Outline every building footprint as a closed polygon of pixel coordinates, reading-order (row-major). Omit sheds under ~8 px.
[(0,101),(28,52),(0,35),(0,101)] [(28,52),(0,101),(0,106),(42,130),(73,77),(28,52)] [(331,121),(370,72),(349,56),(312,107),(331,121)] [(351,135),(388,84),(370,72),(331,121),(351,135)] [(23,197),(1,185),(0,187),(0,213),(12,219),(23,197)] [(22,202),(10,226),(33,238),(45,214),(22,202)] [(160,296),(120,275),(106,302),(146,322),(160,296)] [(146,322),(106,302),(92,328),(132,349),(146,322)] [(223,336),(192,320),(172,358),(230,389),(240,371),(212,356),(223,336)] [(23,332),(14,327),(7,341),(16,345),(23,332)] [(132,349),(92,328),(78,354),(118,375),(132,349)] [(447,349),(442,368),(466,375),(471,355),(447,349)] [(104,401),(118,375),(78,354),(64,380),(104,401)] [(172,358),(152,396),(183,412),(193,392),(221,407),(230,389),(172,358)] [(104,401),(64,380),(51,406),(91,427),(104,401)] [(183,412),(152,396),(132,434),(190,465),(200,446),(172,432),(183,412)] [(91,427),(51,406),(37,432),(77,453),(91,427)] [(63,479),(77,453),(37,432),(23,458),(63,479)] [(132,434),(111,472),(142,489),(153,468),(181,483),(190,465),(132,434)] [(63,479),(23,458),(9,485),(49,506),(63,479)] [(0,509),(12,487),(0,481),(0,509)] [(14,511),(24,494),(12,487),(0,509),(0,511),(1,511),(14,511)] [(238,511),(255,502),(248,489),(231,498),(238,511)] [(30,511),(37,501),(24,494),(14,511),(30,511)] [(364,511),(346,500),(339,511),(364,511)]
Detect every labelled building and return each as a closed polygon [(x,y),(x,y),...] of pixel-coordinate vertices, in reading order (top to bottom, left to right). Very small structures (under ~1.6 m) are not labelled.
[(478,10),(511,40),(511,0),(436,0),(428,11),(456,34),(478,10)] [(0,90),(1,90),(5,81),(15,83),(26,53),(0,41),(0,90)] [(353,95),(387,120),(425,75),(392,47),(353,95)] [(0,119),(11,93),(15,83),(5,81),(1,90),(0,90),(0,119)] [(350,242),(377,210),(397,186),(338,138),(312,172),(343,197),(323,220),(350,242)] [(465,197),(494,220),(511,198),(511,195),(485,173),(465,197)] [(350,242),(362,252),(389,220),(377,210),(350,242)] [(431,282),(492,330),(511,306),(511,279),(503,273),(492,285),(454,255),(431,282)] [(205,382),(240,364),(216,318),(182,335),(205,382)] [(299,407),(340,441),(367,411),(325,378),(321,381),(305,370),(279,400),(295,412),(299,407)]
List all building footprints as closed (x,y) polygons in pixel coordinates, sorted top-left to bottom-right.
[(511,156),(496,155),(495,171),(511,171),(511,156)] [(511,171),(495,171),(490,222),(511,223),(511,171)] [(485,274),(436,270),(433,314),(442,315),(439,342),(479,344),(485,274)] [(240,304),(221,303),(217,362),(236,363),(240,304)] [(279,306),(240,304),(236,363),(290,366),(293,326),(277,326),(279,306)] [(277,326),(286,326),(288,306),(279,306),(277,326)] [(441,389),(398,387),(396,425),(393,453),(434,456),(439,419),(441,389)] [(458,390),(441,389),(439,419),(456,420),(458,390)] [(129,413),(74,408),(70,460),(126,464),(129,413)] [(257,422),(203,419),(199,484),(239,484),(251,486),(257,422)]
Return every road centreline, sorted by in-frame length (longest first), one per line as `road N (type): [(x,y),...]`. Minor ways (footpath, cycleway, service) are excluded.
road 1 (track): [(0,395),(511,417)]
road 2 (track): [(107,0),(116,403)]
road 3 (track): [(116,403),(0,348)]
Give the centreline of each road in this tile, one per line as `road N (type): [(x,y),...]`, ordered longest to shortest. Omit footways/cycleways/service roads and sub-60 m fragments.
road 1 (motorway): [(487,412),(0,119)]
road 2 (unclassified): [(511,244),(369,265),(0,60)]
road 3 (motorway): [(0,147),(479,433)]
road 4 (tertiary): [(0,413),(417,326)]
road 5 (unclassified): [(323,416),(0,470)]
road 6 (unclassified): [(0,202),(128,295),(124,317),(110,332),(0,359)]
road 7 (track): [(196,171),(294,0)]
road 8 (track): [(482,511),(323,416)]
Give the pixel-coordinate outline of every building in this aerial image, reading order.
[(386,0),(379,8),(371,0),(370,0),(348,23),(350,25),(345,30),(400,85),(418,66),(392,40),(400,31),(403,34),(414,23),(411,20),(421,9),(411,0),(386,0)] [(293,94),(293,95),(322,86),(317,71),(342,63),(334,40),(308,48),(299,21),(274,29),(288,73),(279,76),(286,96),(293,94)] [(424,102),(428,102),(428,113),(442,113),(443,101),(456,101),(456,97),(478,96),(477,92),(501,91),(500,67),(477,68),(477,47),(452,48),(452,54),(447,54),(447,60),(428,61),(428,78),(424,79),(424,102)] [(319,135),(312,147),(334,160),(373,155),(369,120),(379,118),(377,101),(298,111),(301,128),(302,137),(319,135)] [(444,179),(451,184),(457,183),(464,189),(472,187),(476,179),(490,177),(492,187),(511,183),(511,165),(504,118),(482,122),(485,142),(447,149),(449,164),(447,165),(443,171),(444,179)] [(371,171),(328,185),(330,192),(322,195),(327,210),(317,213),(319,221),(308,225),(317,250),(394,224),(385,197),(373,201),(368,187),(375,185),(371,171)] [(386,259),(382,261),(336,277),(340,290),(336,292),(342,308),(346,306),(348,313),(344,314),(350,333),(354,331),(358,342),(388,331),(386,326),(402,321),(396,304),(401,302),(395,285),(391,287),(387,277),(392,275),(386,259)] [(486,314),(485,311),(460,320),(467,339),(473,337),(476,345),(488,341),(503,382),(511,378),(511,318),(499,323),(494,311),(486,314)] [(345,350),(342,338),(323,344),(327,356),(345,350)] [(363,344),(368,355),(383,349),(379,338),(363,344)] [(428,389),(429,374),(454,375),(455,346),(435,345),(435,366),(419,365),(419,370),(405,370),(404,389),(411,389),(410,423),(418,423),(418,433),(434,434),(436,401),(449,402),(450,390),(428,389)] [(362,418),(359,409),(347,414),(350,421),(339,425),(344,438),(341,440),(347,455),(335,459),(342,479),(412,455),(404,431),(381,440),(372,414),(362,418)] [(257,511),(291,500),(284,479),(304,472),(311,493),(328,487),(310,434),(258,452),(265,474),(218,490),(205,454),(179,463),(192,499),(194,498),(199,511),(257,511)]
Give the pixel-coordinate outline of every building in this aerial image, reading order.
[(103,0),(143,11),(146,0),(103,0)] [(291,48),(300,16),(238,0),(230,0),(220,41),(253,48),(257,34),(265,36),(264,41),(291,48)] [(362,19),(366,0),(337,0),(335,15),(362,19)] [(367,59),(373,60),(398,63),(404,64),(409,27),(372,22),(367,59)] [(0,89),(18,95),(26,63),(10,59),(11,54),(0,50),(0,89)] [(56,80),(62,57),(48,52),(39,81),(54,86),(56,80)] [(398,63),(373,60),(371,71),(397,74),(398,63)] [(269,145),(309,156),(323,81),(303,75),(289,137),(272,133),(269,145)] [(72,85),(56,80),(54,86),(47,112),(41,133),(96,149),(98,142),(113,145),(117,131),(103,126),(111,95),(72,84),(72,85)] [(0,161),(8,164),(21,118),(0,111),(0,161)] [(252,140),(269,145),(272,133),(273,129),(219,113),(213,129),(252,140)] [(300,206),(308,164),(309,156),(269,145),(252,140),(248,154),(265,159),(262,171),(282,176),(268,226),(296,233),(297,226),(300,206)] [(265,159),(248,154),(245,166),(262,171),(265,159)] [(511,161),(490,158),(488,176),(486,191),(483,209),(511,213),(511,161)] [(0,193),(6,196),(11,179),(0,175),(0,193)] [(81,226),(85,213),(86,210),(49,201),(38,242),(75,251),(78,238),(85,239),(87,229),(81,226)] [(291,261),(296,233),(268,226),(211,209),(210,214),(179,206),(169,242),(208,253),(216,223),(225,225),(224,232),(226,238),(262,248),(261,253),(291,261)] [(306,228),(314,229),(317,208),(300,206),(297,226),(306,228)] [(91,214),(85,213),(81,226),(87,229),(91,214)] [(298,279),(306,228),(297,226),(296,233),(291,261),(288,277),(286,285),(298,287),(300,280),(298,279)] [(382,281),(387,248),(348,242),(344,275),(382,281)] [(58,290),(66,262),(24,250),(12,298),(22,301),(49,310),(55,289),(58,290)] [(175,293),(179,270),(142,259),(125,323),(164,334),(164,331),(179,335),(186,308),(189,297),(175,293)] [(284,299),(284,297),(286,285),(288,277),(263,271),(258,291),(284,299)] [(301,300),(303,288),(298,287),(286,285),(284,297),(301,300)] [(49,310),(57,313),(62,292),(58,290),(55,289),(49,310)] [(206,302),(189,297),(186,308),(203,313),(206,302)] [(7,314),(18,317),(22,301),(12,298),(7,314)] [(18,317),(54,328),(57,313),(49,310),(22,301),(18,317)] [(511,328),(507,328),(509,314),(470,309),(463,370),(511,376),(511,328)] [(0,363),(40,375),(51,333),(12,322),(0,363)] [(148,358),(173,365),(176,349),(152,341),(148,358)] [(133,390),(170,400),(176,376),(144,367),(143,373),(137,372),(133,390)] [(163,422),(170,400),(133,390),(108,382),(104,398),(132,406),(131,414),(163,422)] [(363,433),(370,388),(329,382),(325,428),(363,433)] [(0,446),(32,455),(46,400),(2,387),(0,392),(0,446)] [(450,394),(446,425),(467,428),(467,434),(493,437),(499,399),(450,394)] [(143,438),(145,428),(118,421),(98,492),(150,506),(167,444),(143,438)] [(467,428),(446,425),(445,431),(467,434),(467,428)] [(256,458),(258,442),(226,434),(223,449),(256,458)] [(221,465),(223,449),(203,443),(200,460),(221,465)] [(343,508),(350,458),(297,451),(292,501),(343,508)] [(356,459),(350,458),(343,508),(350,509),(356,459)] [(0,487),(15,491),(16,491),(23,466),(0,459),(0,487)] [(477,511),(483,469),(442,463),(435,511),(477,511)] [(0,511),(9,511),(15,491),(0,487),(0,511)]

---*---

> REQUIREMENTS
Can you reproduce word for word the lines of the records above, from the very first line through the line containing "Detect every labelled", with both ends included?

> THE COMPLETED TASK
Outline every building footprint as a closed polygon of pixel coordinates, reading-order (row-major). Omit sheds under ~8 px.
[(0,101),(28,52),(0,35),(0,101)] [(28,52),(0,101),(0,106),(42,130),(73,77),(28,52)] [(331,121),(370,72),(349,56),(312,107),(331,121)] [(351,135),(388,84),(370,72),(331,121),(351,135)] [(23,197),(1,185),(0,187),(0,213),(12,219),(23,197)] [(22,202),(10,226),(33,238),(45,214),(22,202)] [(160,296),(120,275),(106,302),(146,322),(160,296)] [(146,322),(106,302),(92,328),(132,349),(146,322)] [(223,336),(192,320),(172,358),(230,389),(240,371),(212,356),(223,336)] [(23,332),(14,327),(7,341),(16,345),(23,332)] [(132,349),(92,328),(78,354),(118,375),(132,349)] [(447,349),(442,368),(466,375),(471,355),(447,349)] [(104,401),(118,375),(78,354),(64,380),(104,401)] [(172,358),(152,396),(183,412),(193,392),(221,407),(230,389),(172,358)] [(104,401),(64,380),(51,406),(91,427),(104,401)] [(183,412),(152,396),(132,434),(190,465),(200,446),(172,432),(183,412)] [(91,427),(51,406),(37,432),(77,453),(91,427)] [(63,479),(77,453),(37,432),(23,458),(63,479)] [(132,434),(111,472),(142,489),(153,468),(181,483),(190,465),(132,434)] [(63,479),(23,458),(9,485),(49,506),(63,479)] [(0,509),(12,487),(0,481),(0,509)] [(14,511),(24,494),(12,487),(0,509),(0,511),(1,511),(14,511)] [(238,511),(255,502),(248,489),(231,498),(238,511)] [(30,511),(37,501),(24,494),(14,511),(30,511)] [(364,511),(346,500),(339,511),(364,511)]
Detect every labelled building and return each as a closed polygon [(x,y),(x,y),...] of pixel-coordinate vertices, in reading order (top to bottom, left to right). Very small structures (under ~1.6 m) are not labelled.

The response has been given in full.